▶ **WORK ORDER**
Copy each line in the data that includes the word "lime".
START TASK DATA
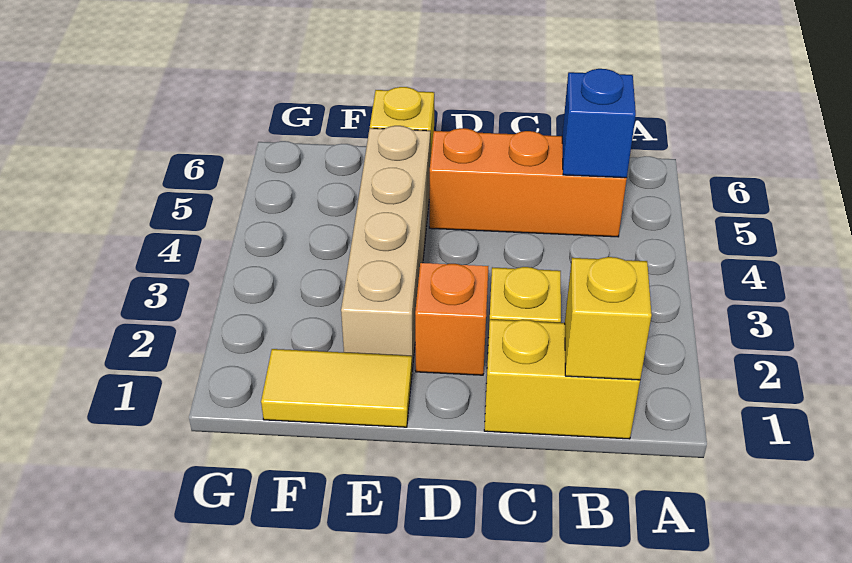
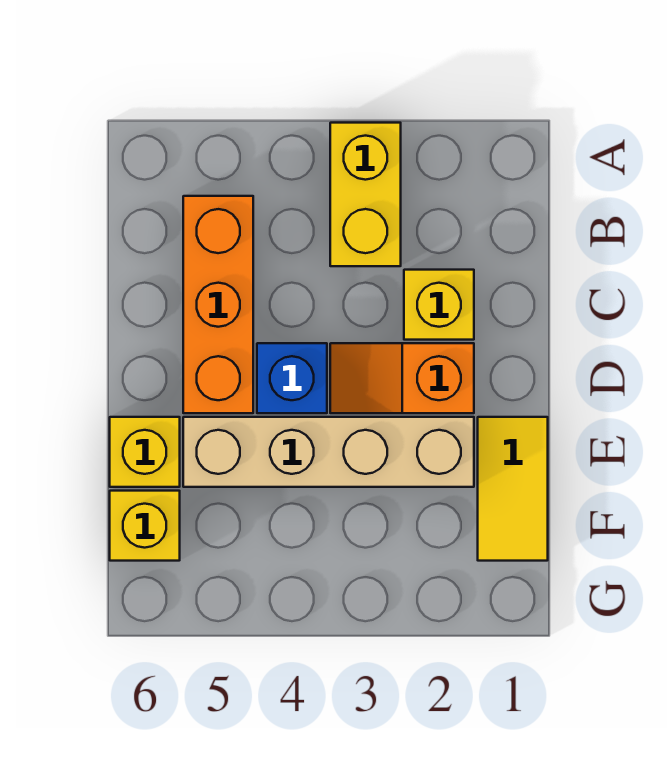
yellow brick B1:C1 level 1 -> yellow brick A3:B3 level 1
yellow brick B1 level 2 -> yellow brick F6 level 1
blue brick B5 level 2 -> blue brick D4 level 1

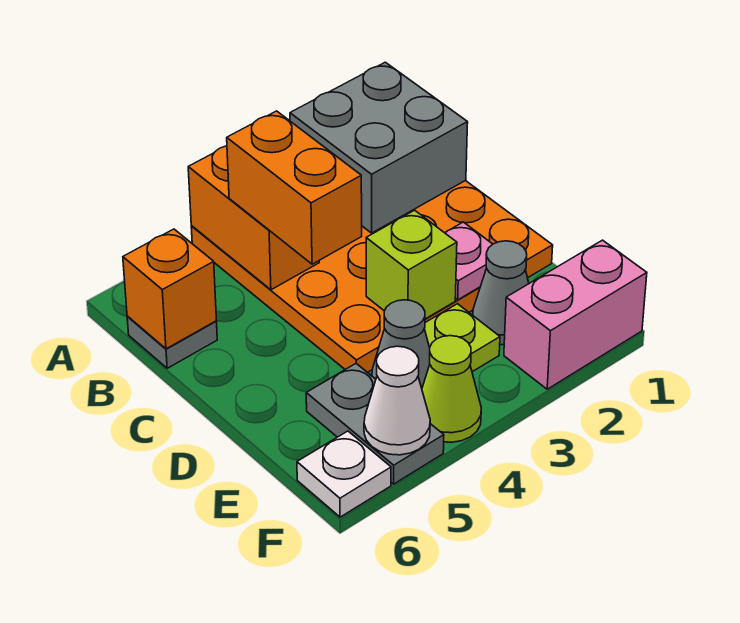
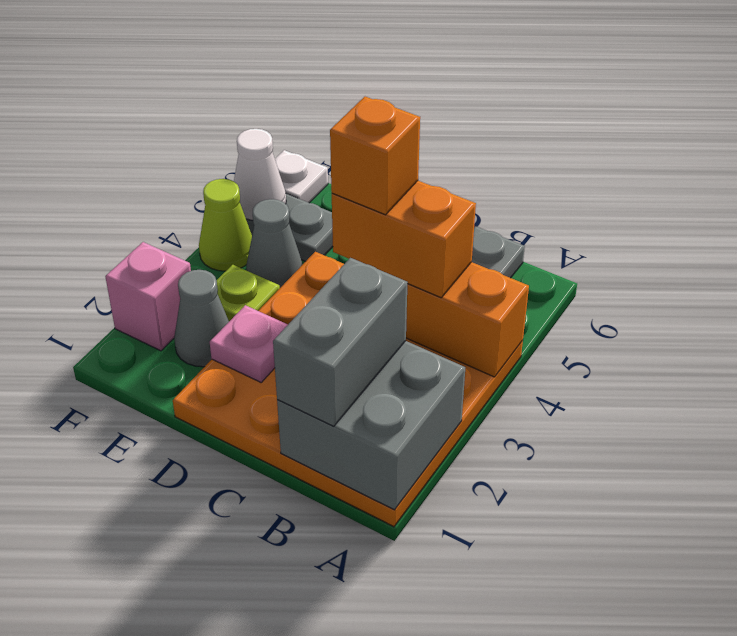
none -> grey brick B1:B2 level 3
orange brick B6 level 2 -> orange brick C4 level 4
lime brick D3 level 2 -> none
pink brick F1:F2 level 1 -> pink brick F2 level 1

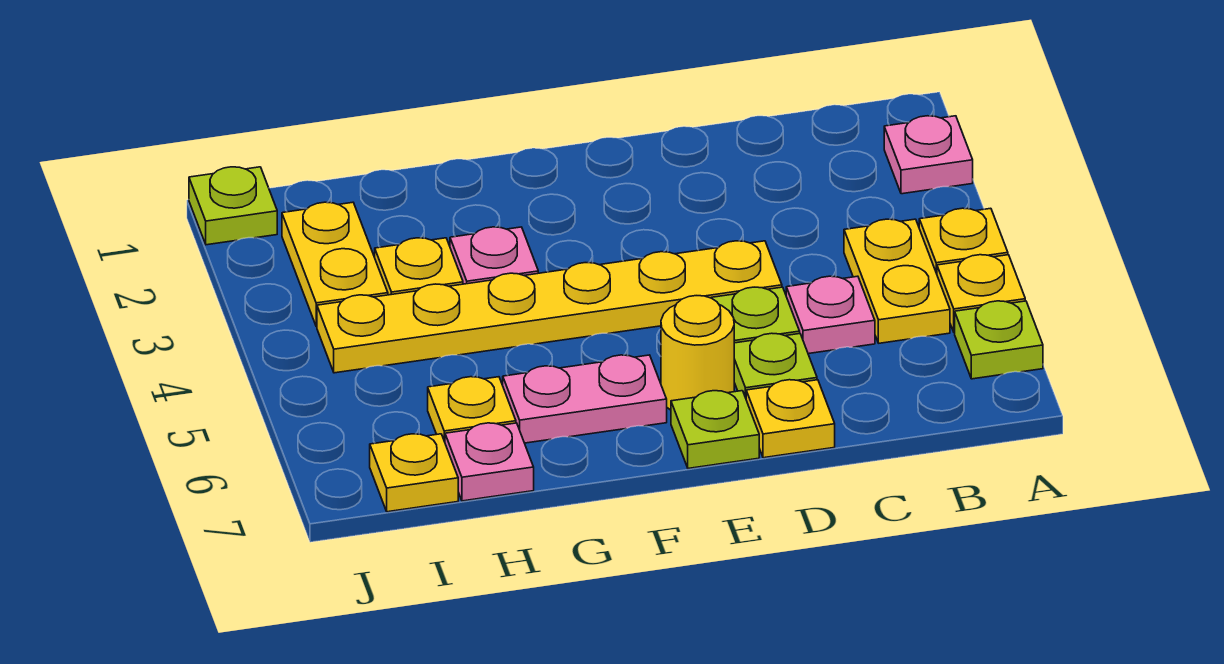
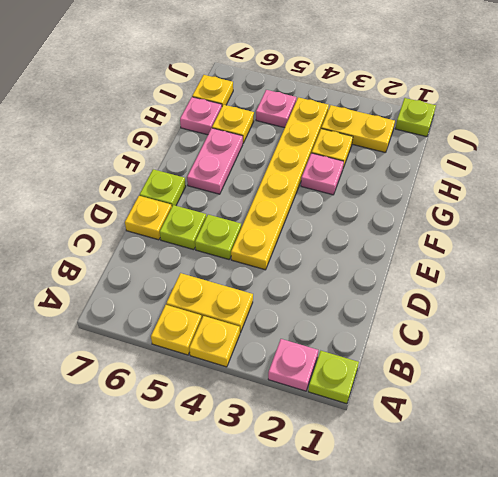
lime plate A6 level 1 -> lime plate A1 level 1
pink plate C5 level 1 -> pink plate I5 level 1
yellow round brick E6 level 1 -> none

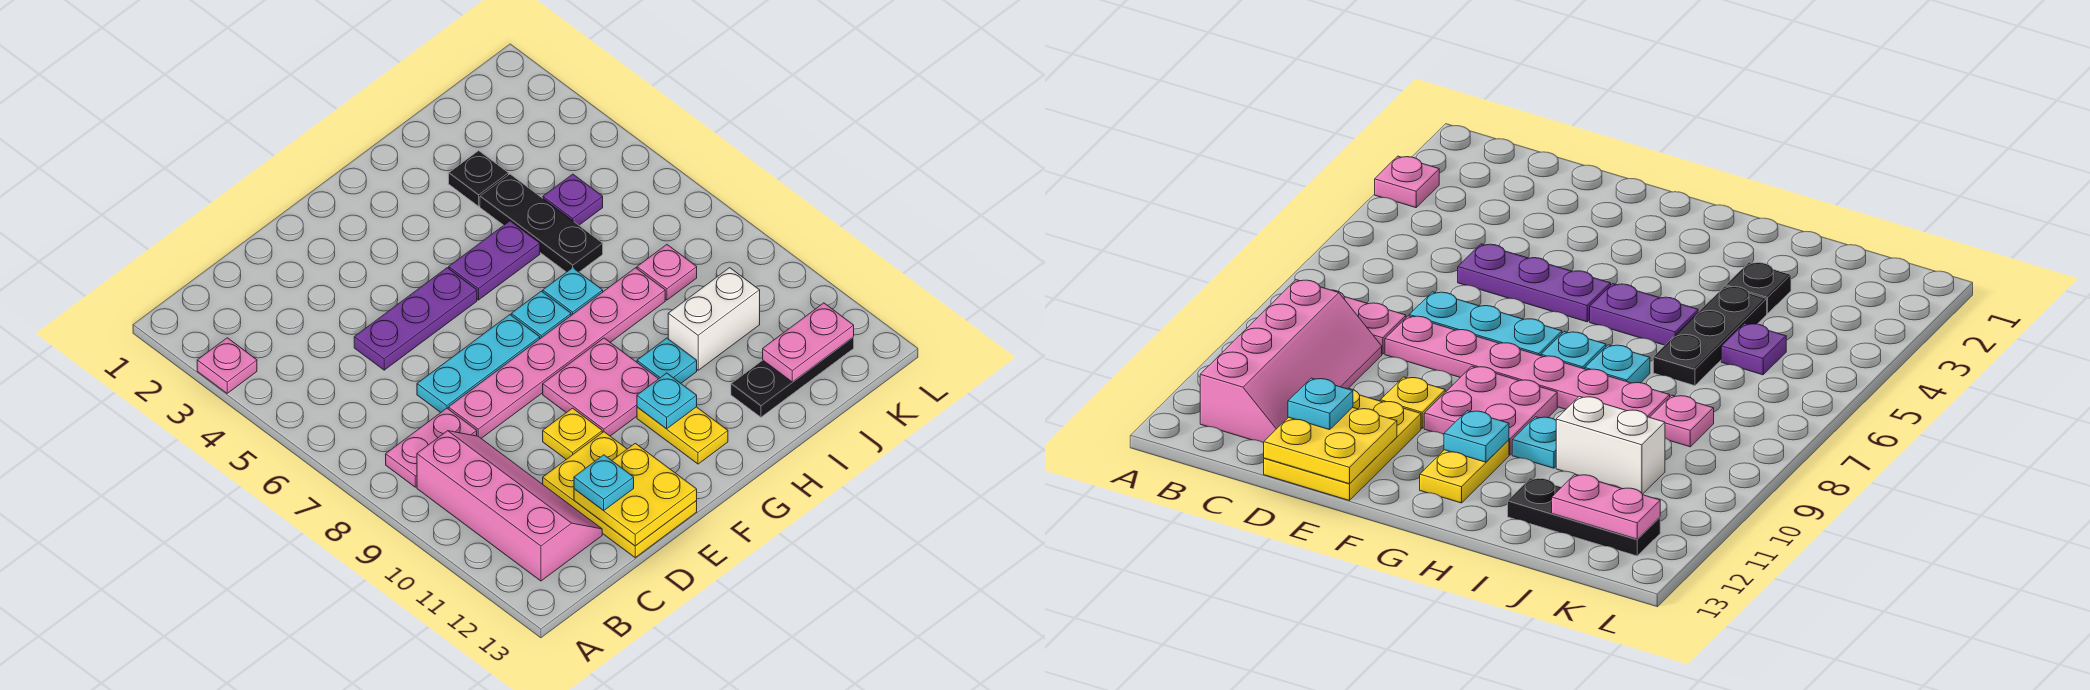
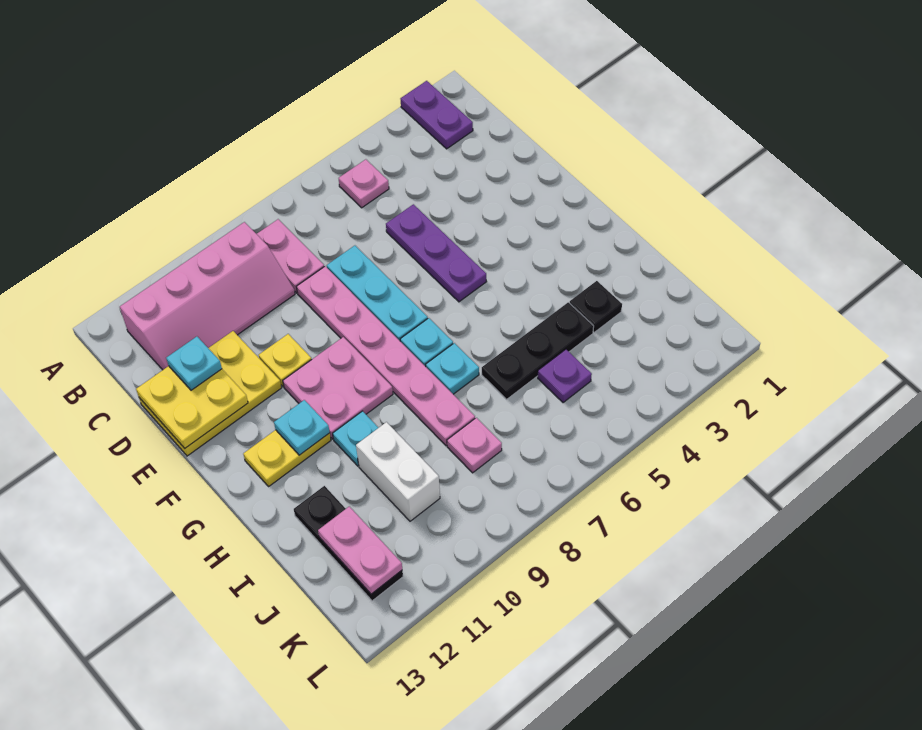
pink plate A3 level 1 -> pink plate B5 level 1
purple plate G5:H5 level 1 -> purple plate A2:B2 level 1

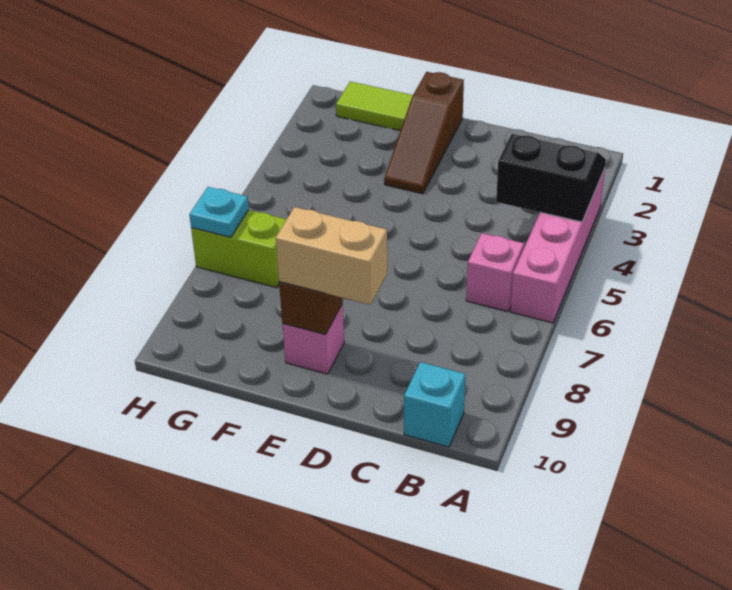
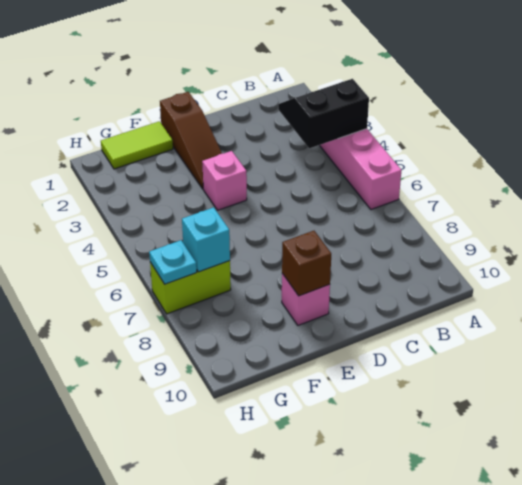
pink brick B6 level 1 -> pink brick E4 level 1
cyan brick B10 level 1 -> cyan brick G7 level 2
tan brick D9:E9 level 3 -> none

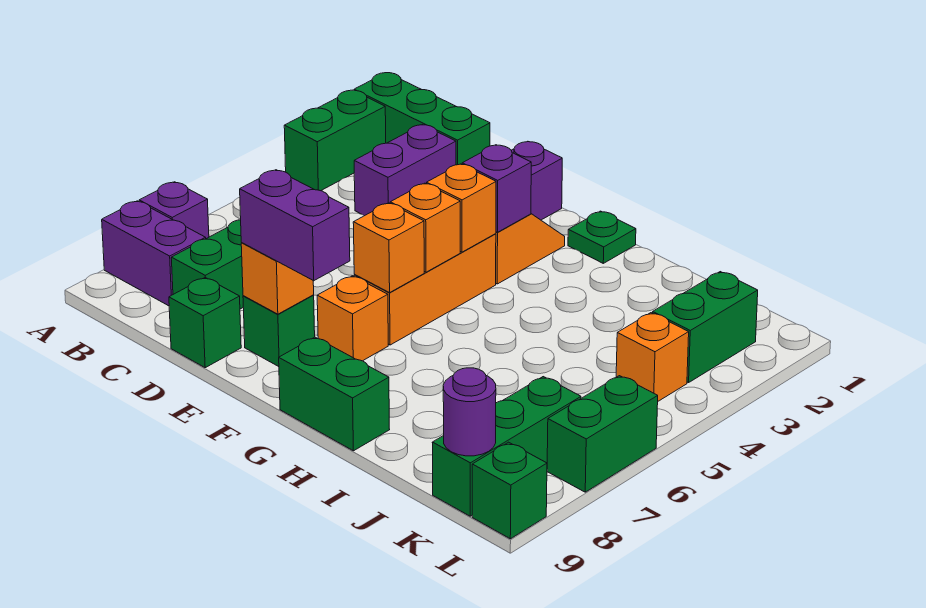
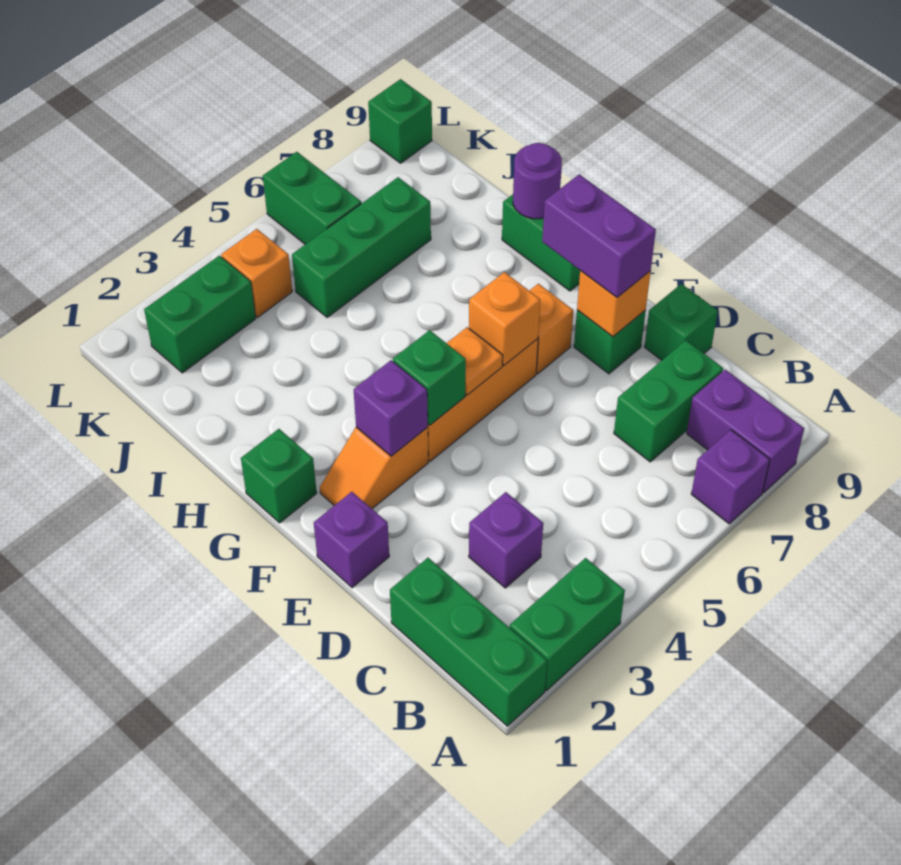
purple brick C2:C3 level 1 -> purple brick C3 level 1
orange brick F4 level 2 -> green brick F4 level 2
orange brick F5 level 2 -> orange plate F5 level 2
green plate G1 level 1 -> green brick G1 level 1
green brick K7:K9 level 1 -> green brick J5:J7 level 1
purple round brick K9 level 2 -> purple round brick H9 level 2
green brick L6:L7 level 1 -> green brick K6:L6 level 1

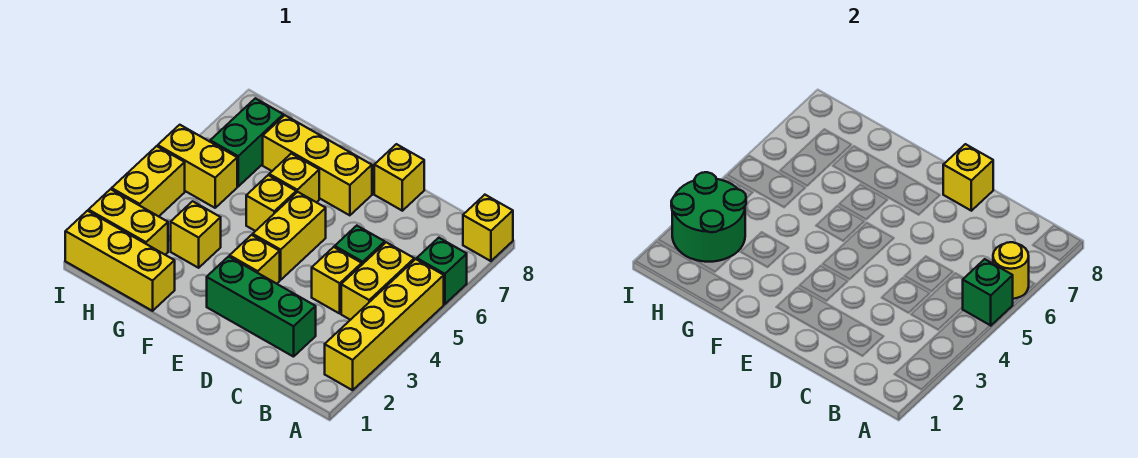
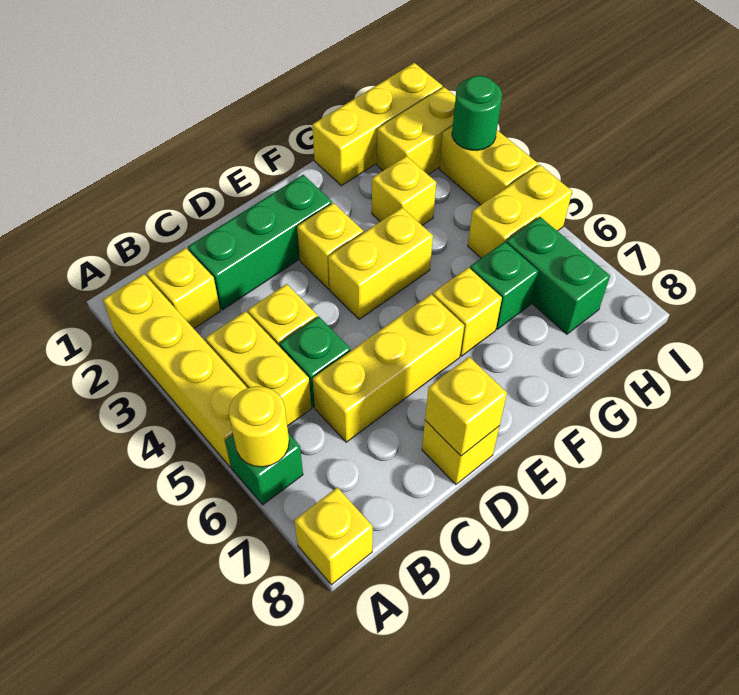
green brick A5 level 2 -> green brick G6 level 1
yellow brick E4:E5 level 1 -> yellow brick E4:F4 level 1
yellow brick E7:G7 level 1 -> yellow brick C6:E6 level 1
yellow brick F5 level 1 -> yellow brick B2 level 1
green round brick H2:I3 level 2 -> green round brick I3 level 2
END TASK DATA
▶ **ANSWER SPACE**
lime brick D3 level 2 -> none
lime plate A6 level 1 -> lime plate A1 level 1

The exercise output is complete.